*** EXERCISE MATERIAL ***
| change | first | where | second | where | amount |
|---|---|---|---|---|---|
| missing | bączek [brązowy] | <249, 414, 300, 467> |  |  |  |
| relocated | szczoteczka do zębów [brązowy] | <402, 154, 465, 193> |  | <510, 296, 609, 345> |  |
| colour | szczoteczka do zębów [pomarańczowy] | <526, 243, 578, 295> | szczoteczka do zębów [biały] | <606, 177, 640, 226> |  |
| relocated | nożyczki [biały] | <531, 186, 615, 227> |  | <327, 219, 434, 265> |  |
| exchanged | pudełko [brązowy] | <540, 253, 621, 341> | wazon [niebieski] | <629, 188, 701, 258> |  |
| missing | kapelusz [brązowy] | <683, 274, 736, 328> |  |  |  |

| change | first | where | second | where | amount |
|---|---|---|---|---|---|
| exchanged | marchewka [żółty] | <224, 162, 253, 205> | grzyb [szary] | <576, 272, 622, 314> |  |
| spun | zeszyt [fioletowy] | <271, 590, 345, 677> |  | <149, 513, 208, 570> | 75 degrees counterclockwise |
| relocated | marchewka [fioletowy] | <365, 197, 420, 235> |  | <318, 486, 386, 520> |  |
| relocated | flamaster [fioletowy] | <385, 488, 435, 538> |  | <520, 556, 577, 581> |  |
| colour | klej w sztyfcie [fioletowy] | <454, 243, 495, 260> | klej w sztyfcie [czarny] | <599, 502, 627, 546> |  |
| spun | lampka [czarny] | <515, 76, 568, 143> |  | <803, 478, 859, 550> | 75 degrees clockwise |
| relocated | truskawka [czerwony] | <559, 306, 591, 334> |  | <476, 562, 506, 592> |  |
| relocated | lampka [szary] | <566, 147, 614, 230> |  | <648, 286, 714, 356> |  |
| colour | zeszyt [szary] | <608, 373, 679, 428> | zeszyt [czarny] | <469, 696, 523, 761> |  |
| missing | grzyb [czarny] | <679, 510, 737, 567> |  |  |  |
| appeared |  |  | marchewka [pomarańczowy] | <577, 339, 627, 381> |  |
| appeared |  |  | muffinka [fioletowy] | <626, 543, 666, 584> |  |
*** End of EXERCISE MATERIAL ***
*** EXERCISE MATERIAL ***
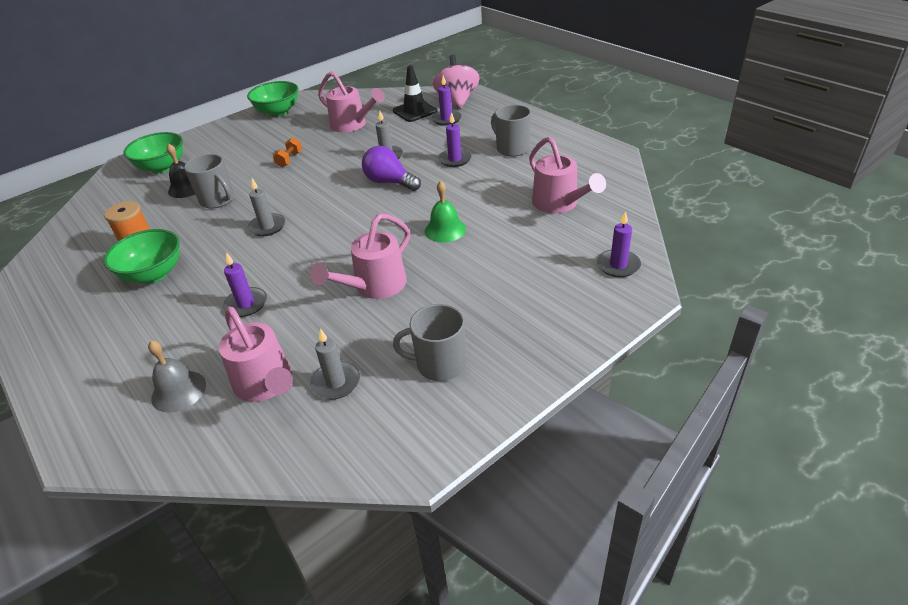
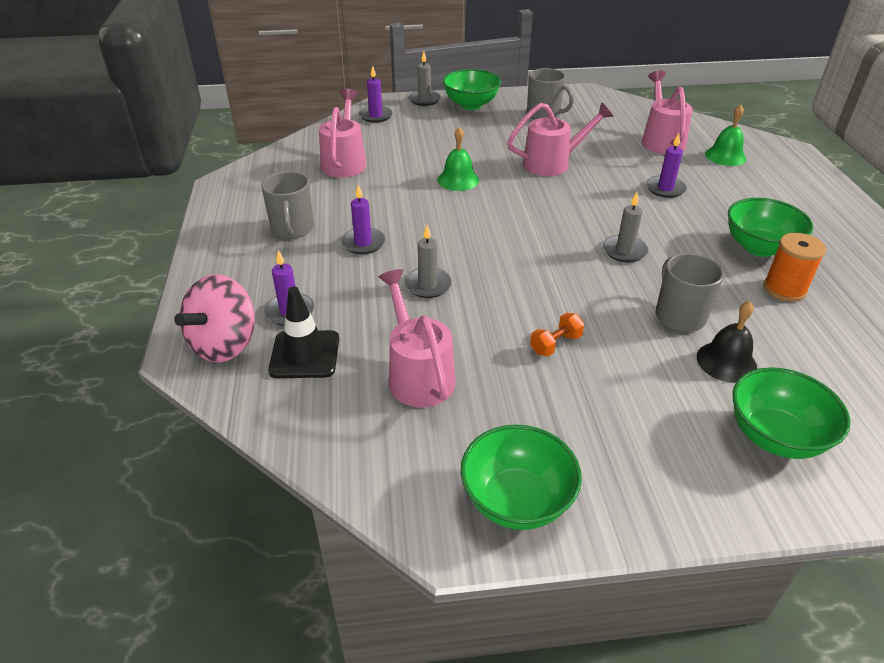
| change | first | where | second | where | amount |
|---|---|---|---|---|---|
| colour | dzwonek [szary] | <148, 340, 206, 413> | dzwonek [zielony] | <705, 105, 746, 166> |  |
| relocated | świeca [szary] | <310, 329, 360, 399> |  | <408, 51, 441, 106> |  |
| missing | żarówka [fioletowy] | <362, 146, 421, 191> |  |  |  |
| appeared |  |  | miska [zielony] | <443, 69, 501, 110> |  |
*** End of EXERCISE MATERIAL ***
> **YOUR GOAL**: Go through the entries and return each line where the word "szczoteczka" appears.

> **YOUR SOLUTION**:
| relocated | szczoteczka do zębów [brązowy] | <402, 154, 465, 193> |  | <510, 296, 609, 345> |  |
| colour | szczoteczka do zębów [pomarańczowy] | <526, 243, 578, 295> | szczoteczka do zębów [biały] | <606, 177, 640, 226> |  |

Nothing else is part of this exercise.